Output only the lines of the entries that follow, starting at the one with "(230,390) to (423,191)" and running down to the one with "Kappe (lila) (397,238)", both included and unchanged.

::: Records for the task

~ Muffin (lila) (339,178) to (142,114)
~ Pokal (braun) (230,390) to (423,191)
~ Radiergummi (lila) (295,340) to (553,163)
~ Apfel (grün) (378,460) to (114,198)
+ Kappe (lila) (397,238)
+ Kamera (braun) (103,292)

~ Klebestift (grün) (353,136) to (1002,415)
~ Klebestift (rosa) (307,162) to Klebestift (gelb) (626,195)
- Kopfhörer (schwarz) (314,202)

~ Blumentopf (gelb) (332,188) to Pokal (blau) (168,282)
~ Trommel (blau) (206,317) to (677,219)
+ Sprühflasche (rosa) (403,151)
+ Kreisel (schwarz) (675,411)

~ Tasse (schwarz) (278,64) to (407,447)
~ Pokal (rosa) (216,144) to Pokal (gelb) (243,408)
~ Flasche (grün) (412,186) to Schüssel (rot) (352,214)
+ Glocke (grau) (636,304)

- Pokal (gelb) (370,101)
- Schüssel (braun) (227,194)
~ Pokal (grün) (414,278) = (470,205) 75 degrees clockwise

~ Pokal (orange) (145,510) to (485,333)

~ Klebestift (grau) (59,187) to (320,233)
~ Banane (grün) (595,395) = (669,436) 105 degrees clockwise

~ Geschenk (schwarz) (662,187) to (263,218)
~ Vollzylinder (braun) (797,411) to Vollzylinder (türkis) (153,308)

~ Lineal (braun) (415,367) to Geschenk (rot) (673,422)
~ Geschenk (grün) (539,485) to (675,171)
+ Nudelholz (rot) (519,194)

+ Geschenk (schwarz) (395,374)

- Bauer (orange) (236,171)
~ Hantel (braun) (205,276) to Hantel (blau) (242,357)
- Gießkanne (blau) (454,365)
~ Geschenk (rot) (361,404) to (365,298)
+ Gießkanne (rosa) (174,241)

::::::

- _Response_
~ Pokal (braun) (230,390) to (423,191)
~ Radiergummi (lila) (295,340) to (553,163)
~ Apfel (grün) (378,460) to (114,198)
+ Kappe (lila) (397,238)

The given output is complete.